**WORK TO COMPLETE:** Output, without any change, the listing below from its opening line up to and including the line with "replace | karton".

**EXCERPTED RECORDS:**
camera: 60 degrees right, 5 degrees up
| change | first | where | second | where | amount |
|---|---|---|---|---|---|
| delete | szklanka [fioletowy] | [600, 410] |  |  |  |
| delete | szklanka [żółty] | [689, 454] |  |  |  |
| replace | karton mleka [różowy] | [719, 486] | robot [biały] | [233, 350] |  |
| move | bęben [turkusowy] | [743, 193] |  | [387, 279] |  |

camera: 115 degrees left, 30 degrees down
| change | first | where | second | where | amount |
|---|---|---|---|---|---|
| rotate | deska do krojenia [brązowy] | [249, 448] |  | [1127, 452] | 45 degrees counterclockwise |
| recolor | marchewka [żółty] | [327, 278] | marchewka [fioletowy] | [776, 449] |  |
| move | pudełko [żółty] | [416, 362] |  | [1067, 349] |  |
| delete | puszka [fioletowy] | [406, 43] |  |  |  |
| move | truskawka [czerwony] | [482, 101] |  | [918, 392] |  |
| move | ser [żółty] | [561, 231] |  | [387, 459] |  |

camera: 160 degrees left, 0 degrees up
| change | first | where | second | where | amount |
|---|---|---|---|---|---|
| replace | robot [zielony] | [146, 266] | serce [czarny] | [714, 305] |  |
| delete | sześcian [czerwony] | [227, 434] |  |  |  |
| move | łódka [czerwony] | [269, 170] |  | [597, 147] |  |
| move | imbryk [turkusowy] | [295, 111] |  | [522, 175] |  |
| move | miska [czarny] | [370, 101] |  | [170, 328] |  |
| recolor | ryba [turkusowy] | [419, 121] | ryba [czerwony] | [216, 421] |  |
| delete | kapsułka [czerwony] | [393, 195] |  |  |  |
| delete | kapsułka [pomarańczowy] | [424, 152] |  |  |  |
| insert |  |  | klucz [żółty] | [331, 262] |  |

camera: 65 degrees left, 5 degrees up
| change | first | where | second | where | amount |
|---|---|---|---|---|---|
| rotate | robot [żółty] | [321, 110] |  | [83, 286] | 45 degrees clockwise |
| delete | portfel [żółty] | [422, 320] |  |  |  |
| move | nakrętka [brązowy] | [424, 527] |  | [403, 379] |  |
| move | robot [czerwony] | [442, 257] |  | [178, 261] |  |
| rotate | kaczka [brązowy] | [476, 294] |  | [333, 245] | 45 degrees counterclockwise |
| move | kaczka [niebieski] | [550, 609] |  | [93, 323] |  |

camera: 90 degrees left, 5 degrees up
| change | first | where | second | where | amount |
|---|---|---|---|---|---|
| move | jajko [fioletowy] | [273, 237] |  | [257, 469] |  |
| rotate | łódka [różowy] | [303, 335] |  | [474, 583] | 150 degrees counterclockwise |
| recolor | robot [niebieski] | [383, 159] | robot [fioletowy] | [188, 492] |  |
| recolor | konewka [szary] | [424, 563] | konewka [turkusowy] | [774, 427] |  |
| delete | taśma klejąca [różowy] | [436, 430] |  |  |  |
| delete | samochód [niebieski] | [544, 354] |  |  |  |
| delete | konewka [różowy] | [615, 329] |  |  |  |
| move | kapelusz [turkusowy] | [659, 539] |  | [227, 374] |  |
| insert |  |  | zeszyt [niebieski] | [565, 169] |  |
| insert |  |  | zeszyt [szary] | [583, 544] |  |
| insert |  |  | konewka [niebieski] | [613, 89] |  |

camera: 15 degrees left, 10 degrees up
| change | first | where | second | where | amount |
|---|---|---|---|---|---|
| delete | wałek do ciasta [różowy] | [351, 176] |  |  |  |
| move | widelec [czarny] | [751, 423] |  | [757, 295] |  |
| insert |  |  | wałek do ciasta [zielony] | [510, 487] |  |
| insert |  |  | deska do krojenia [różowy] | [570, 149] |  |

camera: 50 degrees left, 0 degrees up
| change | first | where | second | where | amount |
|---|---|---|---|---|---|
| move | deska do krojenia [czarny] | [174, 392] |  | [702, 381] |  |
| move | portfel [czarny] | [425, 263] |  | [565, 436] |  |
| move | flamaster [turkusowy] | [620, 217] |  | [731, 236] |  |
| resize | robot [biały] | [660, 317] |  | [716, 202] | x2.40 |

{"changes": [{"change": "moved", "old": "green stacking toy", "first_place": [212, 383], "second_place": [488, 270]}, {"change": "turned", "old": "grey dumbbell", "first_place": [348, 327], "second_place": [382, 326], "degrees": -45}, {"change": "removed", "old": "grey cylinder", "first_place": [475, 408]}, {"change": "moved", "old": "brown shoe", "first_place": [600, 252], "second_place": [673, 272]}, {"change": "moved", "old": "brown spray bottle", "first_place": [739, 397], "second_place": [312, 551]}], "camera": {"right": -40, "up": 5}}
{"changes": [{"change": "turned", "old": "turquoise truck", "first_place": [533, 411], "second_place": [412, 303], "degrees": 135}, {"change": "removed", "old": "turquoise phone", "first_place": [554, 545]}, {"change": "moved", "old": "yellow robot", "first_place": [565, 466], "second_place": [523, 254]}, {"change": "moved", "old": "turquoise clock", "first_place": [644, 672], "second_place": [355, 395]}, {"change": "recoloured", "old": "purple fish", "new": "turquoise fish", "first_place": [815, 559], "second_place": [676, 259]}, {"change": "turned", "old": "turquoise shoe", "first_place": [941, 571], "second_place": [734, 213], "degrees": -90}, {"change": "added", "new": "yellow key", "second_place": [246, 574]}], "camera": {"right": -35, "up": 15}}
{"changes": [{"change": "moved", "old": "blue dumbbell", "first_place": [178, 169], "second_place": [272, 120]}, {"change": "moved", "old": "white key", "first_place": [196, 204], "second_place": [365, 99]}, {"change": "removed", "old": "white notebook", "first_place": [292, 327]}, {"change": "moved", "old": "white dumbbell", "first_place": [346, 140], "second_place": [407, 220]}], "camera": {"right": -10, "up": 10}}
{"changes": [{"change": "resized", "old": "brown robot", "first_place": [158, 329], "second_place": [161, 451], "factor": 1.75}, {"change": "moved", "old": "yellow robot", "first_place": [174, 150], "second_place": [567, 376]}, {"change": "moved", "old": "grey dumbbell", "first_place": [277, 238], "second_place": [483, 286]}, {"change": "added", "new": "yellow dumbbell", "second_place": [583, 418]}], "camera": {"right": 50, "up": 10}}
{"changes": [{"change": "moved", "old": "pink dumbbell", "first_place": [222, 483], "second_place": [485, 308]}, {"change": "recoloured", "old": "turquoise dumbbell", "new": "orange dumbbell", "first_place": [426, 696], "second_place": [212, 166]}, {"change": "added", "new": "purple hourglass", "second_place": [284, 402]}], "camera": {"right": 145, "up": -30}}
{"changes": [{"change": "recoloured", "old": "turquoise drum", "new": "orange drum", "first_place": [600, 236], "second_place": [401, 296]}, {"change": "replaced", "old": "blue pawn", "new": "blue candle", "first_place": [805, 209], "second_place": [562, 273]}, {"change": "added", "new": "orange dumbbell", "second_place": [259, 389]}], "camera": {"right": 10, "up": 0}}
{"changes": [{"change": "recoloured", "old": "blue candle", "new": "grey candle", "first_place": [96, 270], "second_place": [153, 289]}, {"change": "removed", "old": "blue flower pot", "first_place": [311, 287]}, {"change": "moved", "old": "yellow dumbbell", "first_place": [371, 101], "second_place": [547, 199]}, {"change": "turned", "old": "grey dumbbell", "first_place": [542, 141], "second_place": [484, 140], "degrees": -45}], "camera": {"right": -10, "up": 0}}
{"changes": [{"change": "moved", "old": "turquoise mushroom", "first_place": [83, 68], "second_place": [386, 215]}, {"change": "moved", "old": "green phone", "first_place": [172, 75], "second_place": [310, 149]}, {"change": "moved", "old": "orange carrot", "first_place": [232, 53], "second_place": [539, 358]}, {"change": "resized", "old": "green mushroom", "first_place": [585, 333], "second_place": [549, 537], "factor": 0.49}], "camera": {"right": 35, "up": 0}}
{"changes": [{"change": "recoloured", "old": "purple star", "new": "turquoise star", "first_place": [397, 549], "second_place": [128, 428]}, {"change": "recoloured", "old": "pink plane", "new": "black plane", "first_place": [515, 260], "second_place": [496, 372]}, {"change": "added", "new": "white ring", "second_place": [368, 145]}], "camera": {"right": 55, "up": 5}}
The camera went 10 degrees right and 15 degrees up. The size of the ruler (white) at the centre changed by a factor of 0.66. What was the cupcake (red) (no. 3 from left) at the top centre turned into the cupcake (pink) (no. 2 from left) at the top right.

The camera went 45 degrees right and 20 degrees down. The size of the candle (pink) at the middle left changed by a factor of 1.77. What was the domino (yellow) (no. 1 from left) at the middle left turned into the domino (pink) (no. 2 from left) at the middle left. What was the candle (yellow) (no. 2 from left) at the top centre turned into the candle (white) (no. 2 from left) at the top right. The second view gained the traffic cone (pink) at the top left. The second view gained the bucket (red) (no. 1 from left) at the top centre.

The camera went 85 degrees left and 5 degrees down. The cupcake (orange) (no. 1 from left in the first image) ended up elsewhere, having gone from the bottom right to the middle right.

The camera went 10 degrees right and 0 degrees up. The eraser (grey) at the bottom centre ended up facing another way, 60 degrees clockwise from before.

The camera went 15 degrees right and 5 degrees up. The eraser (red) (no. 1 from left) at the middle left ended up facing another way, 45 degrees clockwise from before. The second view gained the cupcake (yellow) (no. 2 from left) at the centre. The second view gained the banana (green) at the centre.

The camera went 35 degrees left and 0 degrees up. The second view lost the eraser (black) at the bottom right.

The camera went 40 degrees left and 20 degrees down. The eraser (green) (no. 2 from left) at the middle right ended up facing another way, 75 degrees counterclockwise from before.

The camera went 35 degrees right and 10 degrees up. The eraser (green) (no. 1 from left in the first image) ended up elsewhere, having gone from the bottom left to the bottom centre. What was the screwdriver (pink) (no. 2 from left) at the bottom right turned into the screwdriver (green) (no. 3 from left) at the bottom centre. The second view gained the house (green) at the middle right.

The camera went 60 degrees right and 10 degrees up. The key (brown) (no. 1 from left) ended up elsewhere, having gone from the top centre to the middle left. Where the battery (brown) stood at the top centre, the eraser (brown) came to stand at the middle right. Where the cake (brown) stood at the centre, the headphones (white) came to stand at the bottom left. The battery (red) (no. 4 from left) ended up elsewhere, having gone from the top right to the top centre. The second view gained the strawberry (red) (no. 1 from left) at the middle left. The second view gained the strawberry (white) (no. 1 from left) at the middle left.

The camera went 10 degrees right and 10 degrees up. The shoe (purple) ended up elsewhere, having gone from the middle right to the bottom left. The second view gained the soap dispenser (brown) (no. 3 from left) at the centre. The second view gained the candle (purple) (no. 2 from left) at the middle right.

**FINISHED EXERCISE:**
camera: 60 degrees right, 5 degrees up
| change | first | where | second | where | amount |
|---|---|---|---|---|---|
| delete | szklanka [fioletowy] | [600, 410] |  |  |  |
| delete | szklanka [żółty] | [689, 454] |  |  |  |
| replace | karton mleka [różowy] | [719, 486] | robot [biały] | [233, 350] |  |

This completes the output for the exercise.